- _WORK ORDER_
Exactly as they appear, copy the lines of the listing from the one containing "yellow fork: 8 -> 7" through the final line, both included, and nothing else.

- _INPUT_
◇ ◇ ◇ ◇ ◇

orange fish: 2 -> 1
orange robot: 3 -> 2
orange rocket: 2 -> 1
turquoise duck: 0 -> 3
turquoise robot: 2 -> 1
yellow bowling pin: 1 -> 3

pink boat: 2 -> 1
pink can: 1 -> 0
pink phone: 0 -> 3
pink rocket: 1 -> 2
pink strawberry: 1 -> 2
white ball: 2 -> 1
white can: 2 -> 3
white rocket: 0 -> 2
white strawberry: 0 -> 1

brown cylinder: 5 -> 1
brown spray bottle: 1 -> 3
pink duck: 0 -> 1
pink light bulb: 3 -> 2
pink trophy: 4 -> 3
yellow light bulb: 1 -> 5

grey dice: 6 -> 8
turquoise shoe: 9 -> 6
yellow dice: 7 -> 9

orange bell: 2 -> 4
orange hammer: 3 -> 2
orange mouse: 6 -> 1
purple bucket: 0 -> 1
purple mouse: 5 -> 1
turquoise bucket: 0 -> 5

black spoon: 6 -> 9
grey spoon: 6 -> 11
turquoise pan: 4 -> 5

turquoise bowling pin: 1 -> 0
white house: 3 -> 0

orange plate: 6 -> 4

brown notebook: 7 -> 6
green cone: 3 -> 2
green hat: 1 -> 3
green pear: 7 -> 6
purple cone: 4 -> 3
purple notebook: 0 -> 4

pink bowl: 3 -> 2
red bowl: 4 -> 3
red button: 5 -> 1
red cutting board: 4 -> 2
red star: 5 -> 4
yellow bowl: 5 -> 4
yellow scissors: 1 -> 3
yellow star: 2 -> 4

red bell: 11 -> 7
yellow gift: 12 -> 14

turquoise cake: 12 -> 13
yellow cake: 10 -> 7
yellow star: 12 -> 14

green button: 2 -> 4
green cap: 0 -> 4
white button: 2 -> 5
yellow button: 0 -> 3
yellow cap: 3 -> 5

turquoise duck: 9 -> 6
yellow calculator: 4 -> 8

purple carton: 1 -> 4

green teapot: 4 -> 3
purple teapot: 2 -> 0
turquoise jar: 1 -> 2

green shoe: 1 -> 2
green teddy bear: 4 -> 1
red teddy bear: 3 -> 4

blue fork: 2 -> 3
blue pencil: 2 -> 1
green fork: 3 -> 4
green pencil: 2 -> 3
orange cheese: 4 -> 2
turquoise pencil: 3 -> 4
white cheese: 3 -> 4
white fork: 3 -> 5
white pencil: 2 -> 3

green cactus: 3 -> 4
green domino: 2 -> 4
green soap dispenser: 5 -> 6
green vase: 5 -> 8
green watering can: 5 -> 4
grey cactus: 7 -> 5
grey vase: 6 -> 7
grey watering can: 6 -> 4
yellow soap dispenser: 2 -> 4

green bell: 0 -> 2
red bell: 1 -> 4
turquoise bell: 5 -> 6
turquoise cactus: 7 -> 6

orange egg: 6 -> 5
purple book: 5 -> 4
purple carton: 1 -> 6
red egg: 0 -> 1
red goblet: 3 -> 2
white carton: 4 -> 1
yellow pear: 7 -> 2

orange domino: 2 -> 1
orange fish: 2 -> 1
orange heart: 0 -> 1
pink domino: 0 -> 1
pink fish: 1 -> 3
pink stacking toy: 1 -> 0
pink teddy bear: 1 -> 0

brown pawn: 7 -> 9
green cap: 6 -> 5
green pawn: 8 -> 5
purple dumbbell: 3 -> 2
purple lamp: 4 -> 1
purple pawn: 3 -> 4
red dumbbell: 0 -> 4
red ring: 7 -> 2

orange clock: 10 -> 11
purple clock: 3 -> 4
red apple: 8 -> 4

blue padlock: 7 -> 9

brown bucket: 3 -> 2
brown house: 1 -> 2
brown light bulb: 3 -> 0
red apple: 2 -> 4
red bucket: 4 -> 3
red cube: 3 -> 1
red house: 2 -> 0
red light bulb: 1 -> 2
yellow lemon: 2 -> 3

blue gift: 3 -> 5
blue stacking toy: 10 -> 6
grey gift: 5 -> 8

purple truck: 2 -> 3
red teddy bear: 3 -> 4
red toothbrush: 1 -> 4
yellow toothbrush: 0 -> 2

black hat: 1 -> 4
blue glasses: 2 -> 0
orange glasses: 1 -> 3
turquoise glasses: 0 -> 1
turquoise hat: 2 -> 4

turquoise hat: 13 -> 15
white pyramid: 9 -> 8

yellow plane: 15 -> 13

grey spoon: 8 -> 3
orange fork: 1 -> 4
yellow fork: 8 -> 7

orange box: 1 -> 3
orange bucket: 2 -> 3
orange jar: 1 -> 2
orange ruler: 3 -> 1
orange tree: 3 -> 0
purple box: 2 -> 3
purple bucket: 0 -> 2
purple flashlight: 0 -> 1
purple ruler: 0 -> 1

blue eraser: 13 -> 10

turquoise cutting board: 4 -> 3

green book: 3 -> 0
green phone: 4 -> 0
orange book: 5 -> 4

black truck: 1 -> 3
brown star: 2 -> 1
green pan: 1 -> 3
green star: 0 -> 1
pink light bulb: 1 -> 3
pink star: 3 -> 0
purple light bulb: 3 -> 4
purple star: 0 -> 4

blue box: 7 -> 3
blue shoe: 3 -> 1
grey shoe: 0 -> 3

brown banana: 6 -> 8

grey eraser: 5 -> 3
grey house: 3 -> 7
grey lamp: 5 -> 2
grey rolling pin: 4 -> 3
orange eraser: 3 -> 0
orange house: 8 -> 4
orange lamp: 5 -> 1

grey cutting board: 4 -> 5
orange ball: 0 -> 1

◇ ◇ ◇ ◇ ◇

- _TASK OUTPUT_
yellow fork: 8 -> 7

orange box: 1 -> 3
orange bucket: 2 -> 3
orange jar: 1 -> 2
orange ruler: 3 -> 1
orange tree: 3 -> 0
purple box: 2 -> 3
purple bucket: 0 -> 2
purple flashlight: 0 -> 1
purple ruler: 0 -> 1

blue eraser: 13 -> 10

turquoise cutting board: 4 -> 3

green book: 3 -> 0
green phone: 4 -> 0
orange book: 5 -> 4

black truck: 1 -> 3
brown star: 2 -> 1
green pan: 1 -> 3
green star: 0 -> 1
pink light bulb: 1 -> 3
pink star: 3 -> 0
purple light bulb: 3 -> 4
purple star: 0 -> 4

blue box: 7 -> 3
blue shoe: 3 -> 1
grey shoe: 0 -> 3

brown banana: 6 -> 8

grey eraser: 5 -> 3
grey house: 3 -> 7
grey lamp: 5 -> 2
grey rolling pin: 4 -> 3
orange eraser: 3 -> 0
orange house: 8 -> 4
orange lamp: 5 -> 1

grey cutting board: 4 -> 5
orange ball: 0 -> 1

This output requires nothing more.